(INPUT FOR THIS TASK begins)

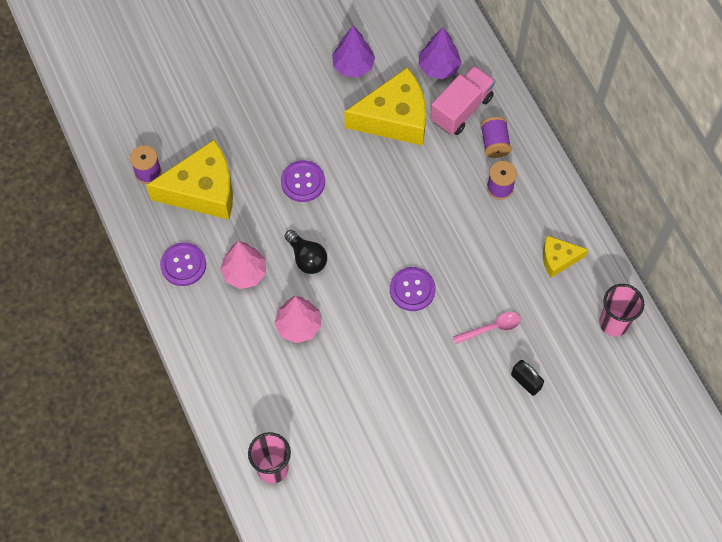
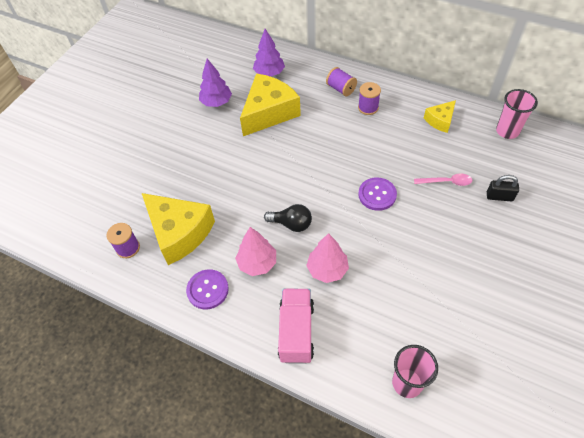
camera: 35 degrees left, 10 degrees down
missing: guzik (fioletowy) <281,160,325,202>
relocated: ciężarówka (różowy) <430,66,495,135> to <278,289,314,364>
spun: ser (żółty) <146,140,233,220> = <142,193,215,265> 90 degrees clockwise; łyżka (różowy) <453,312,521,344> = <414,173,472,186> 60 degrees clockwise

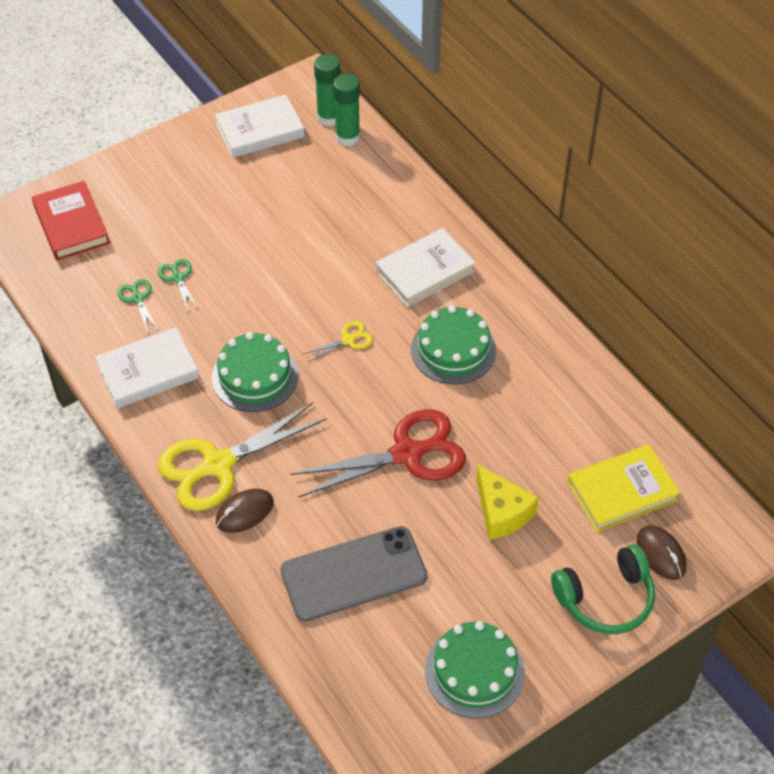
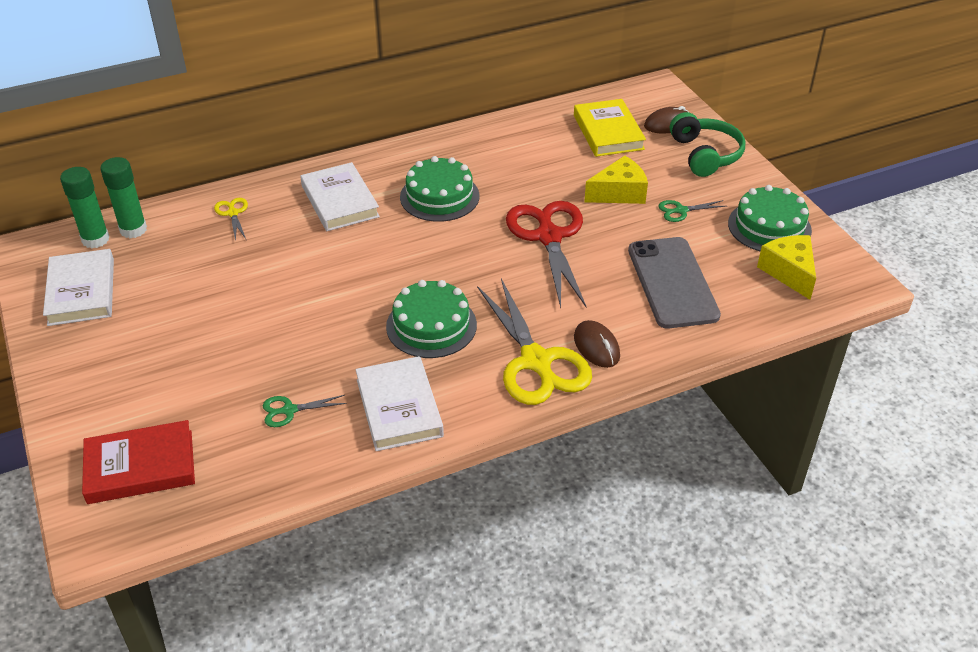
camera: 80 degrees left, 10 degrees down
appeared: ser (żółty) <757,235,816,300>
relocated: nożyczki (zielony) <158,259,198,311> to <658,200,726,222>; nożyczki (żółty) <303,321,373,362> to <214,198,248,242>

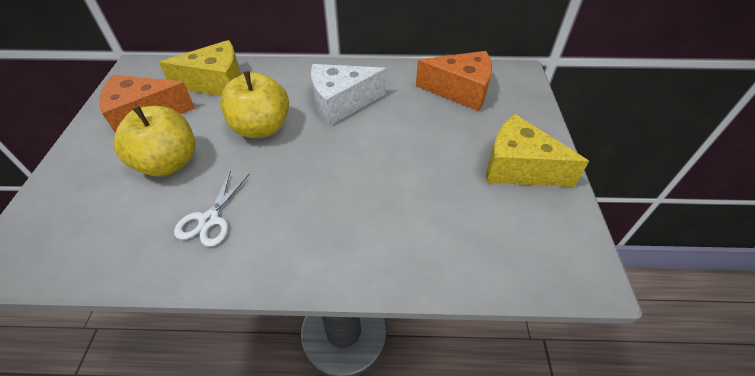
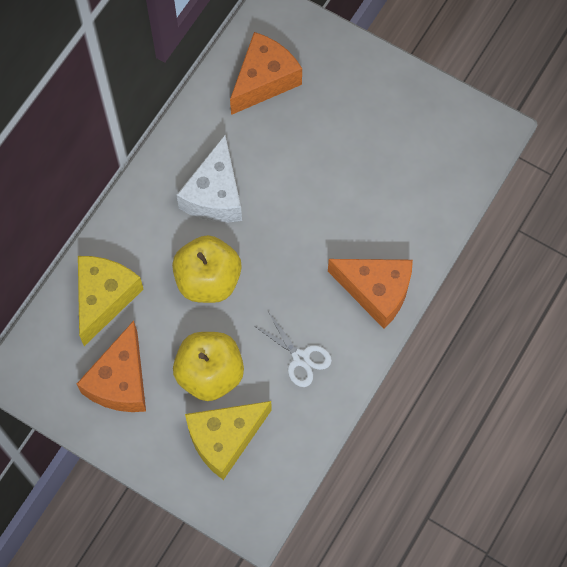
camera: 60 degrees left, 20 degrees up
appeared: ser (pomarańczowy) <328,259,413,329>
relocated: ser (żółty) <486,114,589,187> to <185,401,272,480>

(INPUT FOR THIS TASK ends)

**EXERCISE:** Start at the first line and set down all of the data exactly, passing over the pictures.

**ANSWER FOR THE TASK:**
camera: 35 degrees left, 10 degrees down
missing: guzik (fioletowy) <281,160,325,202>
relocated: ciężarówka (różowy) <430,66,495,135> to <278,289,314,364>
spun: ser (żółty) <146,140,233,220> = <142,193,215,265> 90 degrees clockwise; łyżka (różowy) <453,312,521,344> = <414,173,472,186> 60 degrees clockwise

camera: 80 degrees left, 10 degrees down
appeared: ser (żółty) <757,235,816,300>
relocated: nożyczki (zielony) <158,259,198,311> to <658,200,726,222>; nożyczki (żółty) <303,321,373,362> to <214,198,248,242>

camera: 60 degrees left, 20 degrees up
appeared: ser (pomarańczowy) <328,259,413,329>
relocated: ser (żółty) <486,114,589,187> to <185,401,272,480>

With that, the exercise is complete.